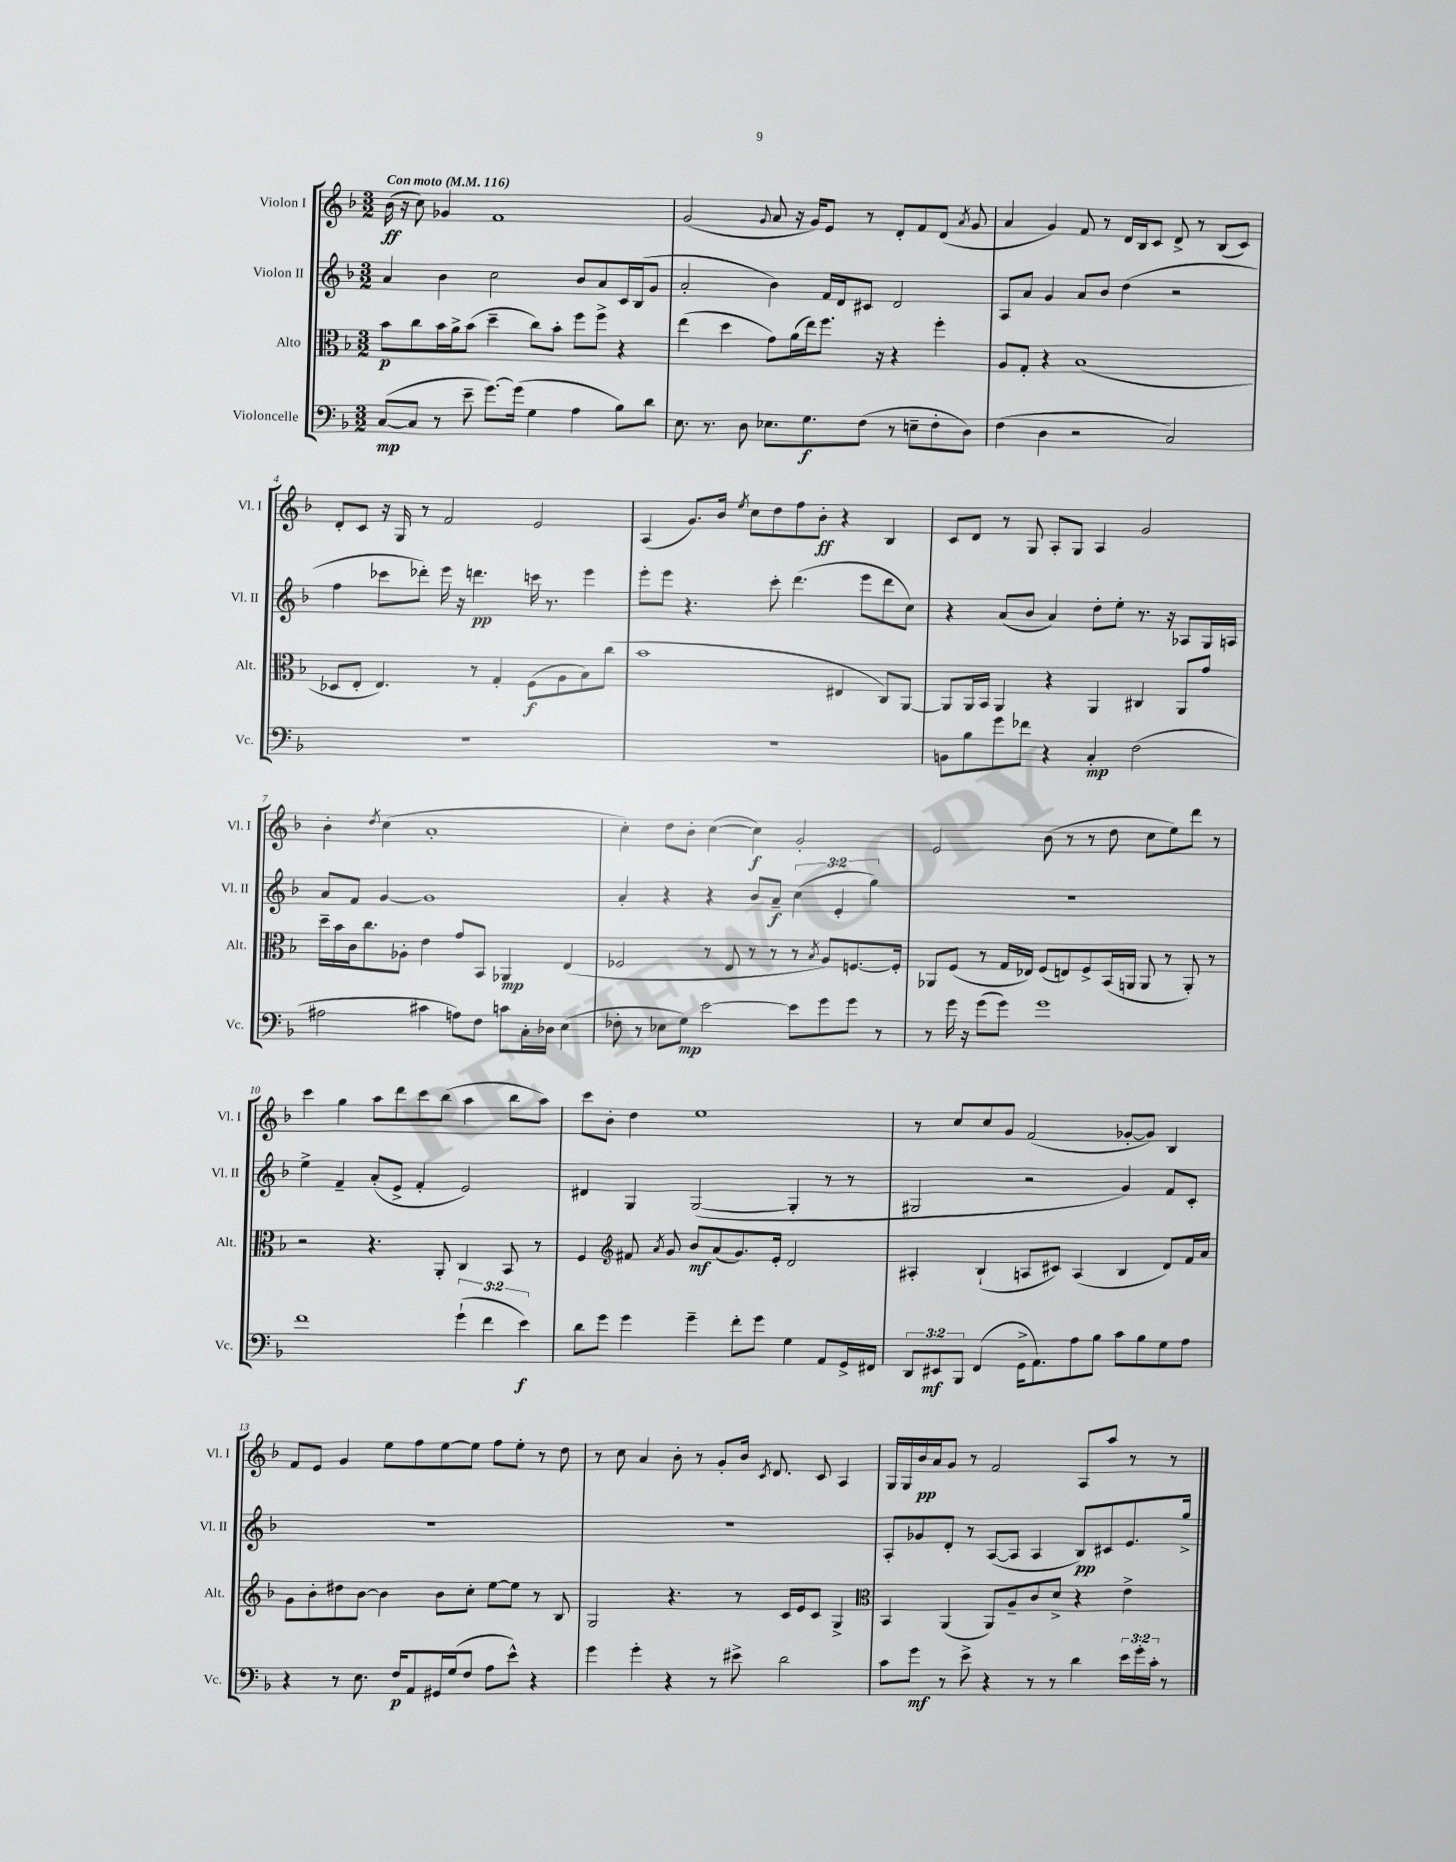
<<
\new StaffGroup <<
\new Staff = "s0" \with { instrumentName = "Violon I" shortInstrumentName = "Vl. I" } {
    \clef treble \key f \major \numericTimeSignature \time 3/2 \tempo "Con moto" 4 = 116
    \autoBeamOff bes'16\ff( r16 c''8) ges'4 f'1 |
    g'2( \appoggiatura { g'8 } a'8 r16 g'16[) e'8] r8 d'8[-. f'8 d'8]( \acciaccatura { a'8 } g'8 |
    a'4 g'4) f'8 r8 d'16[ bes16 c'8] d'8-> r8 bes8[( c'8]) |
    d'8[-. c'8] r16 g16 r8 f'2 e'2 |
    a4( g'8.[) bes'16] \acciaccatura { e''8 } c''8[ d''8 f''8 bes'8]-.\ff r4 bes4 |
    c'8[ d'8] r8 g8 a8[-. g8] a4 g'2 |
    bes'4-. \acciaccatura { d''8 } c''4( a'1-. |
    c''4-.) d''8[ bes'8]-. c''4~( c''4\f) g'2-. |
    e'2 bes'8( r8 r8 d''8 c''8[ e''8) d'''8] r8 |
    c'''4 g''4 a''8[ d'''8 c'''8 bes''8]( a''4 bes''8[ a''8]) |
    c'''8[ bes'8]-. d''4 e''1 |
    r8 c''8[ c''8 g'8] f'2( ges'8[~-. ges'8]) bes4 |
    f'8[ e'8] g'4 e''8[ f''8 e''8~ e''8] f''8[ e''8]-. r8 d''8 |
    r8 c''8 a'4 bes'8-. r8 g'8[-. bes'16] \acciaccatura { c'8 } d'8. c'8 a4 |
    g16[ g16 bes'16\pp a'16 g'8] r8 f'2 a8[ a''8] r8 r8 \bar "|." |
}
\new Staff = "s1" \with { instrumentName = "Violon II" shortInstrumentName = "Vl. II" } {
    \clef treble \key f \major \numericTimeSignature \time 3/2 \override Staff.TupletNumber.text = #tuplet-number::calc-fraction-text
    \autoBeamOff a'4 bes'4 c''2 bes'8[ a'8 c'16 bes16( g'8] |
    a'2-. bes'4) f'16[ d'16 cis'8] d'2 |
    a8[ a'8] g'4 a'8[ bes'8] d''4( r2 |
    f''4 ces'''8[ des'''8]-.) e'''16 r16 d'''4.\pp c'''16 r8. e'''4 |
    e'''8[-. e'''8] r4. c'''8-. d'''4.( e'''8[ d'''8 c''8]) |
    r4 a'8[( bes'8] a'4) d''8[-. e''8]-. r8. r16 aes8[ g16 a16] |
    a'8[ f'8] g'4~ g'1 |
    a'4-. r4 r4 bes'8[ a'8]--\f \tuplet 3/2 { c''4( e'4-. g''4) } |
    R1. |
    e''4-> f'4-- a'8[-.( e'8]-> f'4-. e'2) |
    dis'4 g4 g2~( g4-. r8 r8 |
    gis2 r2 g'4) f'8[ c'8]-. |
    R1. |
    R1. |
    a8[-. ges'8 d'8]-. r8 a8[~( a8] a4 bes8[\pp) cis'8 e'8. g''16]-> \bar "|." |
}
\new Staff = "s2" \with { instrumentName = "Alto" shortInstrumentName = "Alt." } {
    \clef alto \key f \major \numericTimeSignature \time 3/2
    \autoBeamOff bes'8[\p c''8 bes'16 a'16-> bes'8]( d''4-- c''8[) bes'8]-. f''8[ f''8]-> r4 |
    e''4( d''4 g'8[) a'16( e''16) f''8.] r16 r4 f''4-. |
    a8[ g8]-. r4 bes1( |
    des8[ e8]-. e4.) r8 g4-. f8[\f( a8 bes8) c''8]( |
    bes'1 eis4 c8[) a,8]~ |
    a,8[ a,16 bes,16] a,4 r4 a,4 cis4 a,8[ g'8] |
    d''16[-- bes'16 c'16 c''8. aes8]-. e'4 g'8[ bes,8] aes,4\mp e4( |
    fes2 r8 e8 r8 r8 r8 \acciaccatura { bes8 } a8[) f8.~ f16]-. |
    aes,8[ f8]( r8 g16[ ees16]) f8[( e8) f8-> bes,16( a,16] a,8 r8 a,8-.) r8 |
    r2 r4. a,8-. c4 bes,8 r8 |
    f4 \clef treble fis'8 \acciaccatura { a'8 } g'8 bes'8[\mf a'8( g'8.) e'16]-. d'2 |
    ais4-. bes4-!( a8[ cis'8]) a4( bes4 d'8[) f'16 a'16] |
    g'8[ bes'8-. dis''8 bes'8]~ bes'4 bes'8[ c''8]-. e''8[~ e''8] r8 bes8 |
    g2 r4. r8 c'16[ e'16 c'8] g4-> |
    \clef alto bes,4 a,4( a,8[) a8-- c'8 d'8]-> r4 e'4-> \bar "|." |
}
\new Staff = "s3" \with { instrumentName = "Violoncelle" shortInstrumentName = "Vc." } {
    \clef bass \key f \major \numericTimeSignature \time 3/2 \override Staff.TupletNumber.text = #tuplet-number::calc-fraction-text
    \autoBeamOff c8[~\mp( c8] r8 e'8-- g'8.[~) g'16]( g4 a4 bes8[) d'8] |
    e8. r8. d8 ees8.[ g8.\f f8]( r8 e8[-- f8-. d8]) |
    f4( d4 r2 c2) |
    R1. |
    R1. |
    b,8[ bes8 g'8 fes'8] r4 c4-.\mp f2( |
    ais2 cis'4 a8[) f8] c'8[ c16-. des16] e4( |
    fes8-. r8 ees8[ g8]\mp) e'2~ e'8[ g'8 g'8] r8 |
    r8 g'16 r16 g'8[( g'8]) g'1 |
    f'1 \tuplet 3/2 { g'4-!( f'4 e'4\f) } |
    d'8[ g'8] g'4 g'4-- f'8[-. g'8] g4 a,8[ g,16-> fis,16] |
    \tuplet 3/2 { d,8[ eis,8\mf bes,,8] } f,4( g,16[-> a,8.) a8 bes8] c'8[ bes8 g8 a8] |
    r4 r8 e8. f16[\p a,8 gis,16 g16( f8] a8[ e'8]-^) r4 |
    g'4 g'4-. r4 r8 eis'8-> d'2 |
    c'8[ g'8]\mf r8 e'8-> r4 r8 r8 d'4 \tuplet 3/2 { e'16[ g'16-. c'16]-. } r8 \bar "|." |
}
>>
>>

-=-=-=-=-

> **Your objective**
Please update the notation in the items above by replacing "Con moto" with "Allegro moderato" and leaving everything else unchanged. Leave the pictures out of your answer.

> **Task solution**
<<
\new StaffGroup <<
\new Staff = "s0" \with { instrumentName = "Violon I" shortInstrumentName = "Vl. I" } {
    \clef treble \key f \major \numericTimeSignature \time 3/2 \tempo "Allegro moderato" 4 = 116
    \autoBeamOff bes'16\ff( r16 c''8) ges'4 f'1 |
    g'2( \appoggiatura { g'8 } a'8 r16 g'16[) e'8] r8 d'8[-. f'8 d'8]( \acciaccatura { a'8 } g'8 |
    a'4 g'4) f'8 r8 d'16[ bes16 c'8] d'8-> r8 bes8[( c'8]) |
    d'8[-. c'8] r16 g16 r8 f'2 e'2 |
    a4( g'8.[) bes'16] \acciaccatura { e''8 } c''8[ d''8 f''8 bes'8]-.\ff r4 bes4 |
    c'8[ d'8] r8 g8 a8[-. g8] a4 g'2 |
    bes'4-. \acciaccatura { d''8 } c''4( a'1-. |
    c''4-.) d''8[ bes'8]-. c''4~( c''4\f) g'2-. |
    e'2 bes'8( r8 r8 d''8 c''8[ e''8) d'''8] r8 |
    c'''4 g''4 a''8[ d'''8 c'''8 bes''8]( a''4 bes''8[ a''8]) |
    c'''8[ bes'8]-. d''4 e''1 |
    r8 c''8[ c''8 g'8] f'2( ges'8[~-. ges'8]) bes4 |
    f'8[ e'8] g'4 e''8[ f''8 e''8~ e''8] f''8[ e''8]-. r8 d''8 |
    r8 c''8 a'4 bes'8-. r8 g'8[-. bes'16] \acciaccatura { c'8 } d'8. c'8 a4 |
    g16[ g16 bes'16\pp a'16 g'8] r8 f'2 a8[ a''8] r8 r8 \bar "|." |
}
\new Staff = "s1" \with { instrumentName = "Violon II" shortInstrumentName = "Vl. II" } {
    \clef treble \key f \major \numericTimeSignature \time 3/2 \override Staff.TupletNumber.text = #tuplet-number::calc-fraction-text
    \autoBeamOff a'4 bes'4 c''2 bes'8[ a'8 c'16 bes16( g'8] |
    a'2-. bes'4) f'16[ d'16 cis'8] d'2 |
    a8[ a'8] g'4 a'8[ bes'8] d''4( r2 |
    f''4 ces'''8[ des'''8]-.) e'''16 r16 d'''4.\pp c'''16 r8. e'''4 |
    e'''8[-. e'''8] r4. c'''8-. d'''4.( e'''8[ d'''8 c''8]) |
    r4 a'8[( bes'8] a'4) d''8[-. e''8]-. r8. r16 aes8[ g16 a16] |
    a'8[ f'8] g'4~ g'1 |
    a'4-. r4 r4 bes'8[ a'8]--\f \tuplet 3/2 { c''4( e'4-. g''4) } |
    R1. |
    e''4-> f'4-- a'8[-.( e'8]-> f'4-. e'2) |
    dis'4 g4 g2~( g4-. r8 r8 |
    gis2 r2 g'4) f'8[ c'8]-. |
    R1. |
    R1. |
    a8[-. ges'8 d'8]-. r8 a8[~( a8] a4 bes8[\pp) cis'8 e'8. g''16]-> \bar "|." |
}
\new Staff = "s2" \with { instrumentName = "Alto" shortInstrumentName = "Alt." } {
    \clef alto \key f \major \numericTimeSignature \time 3/2
    \autoBeamOff bes'8[\p c''8 bes'16 a'16-> bes'8]( d''4-- c''8[) bes'8]-. f''8[ f''8]-> r4 |
    e''4( d''4 g'8[) a'16( e''16) f''8.] r16 r4 f''4-. |
    a8[ g8]-. r4 bes1( |
    des8[ e8]-. e4.) r8 g4-. f8[\f( a8 bes8) c''8]( |
    bes'1 eis4 c8[) a,8]~ |
    a,8[ a,16 bes,16] a,4 r4 a,4 cis4 a,8[ g'8] |
    d''16[-- bes'16 c'16 c''8. aes8]-. e'4 g'8[ bes,8] aes,4\mp e4( |
    fes2 r8 e8 r8 r8 r8 \acciaccatura { bes8 } a8[) f8.~ f16]-. |
    aes,8[ f8]( r8 g16[ ees16]) f8[( e8) f8-> bes,16( a,16] a,8 r8 a,8-.) r8 |
    r2 r4. a,8-. c4 bes,8 r8 |
    f4 \clef treble fis'8 \acciaccatura { a'8 } g'8 bes'8[\mf a'8( g'8.) e'16]-. d'2 |
    ais4-. bes4-!( a8[ cis'8]) a4( bes4 d'8[) f'16 a'16] |
    g'8[ bes'8-. dis''8 bes'8]~ bes'4 bes'8[ c''8]-. e''8[~ e''8] r8 bes8 |
    g2 r4. r8 c'16[ e'16 c'8] g4-> |
    \clef alto bes,4 a,4( a,8[) a8-- c'8 d'8]-> r4 e'4-> \bar "|." |
}
\new Staff = "s3" \with { instrumentName = "Violoncelle" shortInstrumentName = "Vc." } {
    \clef bass \key f \major \numericTimeSignature \time 3/2 \override Staff.TupletNumber.text = #tuplet-number::calc-fraction-text
    \autoBeamOff c8[~\mp( c8] r8 e'8-- g'8.[~) g'16]( g4 a4 bes8[) d'8] |
    e8. r8. d8 ees8.[ g8.\f f8]( r8 e8[-- f8-. d8]) |
    f4( d4 r2 c2) |
    R1. |
    R1. |
    b,8[ bes8 g'8 fes'8] r4 c4-.\mp f2( |
    ais2 cis'4 a8[) f8] c'8[ c16-. des16] e4( |
    fes8-. r8 ees8[ g8]\mp) e'2~ e'8[ g'8 g'8] r8 |
    r8 g'16 r16 g'8[( g'8]) g'1 |
    f'1 \tuplet 3/2 { g'4-!( f'4 e'4\f) } |
    d'8[ g'8] g'4 g'4-- f'8[-. g'8] g4 a,8[ g,16-> fis,16] |
    \tuplet 3/2 { d,8[ eis,8\mf bes,,8] } f,4( g,16[-> a,8.) a8 bes8] c'8[ bes8 g8 a8] |
    r4 r8 e8. f16[\p a,8 gis,16 g16( f8] a8[ e'8]-^) r4 |
    g'4 g'4-. r4 r8 eis'8-> d'2 |
    c'8[ g'8]\mf r8 e'8-> r4 r8 r8 d'4 \tuplet 3/2 { e'16[ g'16-. c'16]-. } r8 \bar "|." |
}
>>
>>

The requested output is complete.